Quote every line of the material below word for word, leaving out the pictures.

##### MATERIAL PROVIDED #####

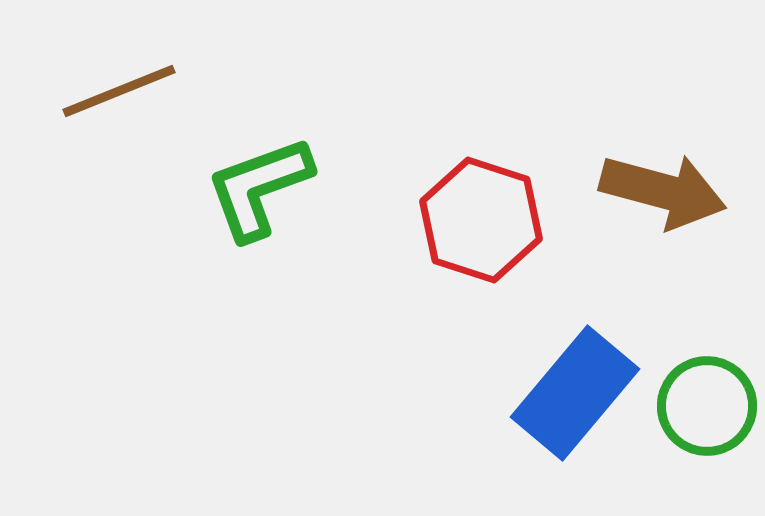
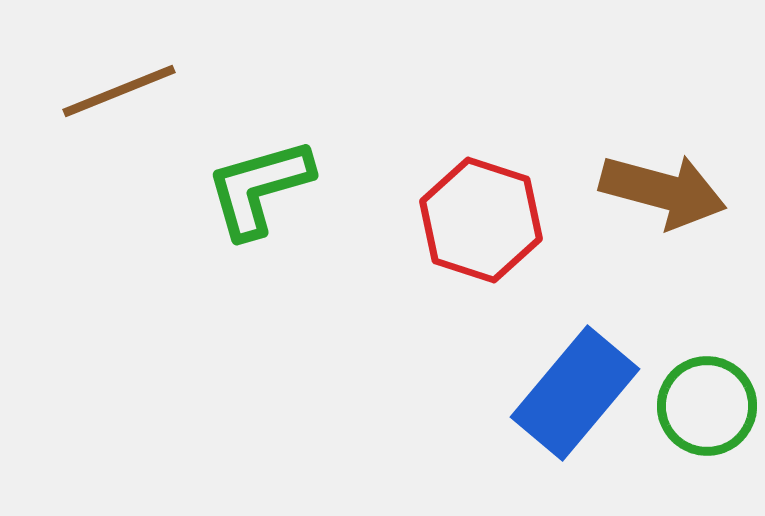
green L-shape: rotated 4 degrees clockwise
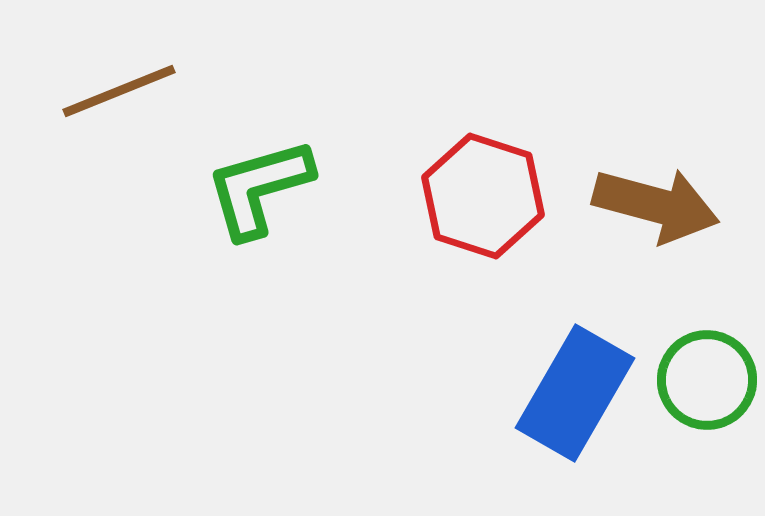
brown arrow: moved 7 px left, 14 px down
red hexagon: moved 2 px right, 24 px up
blue rectangle: rotated 10 degrees counterclockwise
green circle: moved 26 px up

#####

REPLY:
green L-shape: rotated 4 degrees clockwise
brown arrow: moved 7 px left, 14 px down
red hexagon: moved 2 px right, 24 px up
blue rectangle: rotated 10 degrees counterclockwise
green circle: moved 26 px up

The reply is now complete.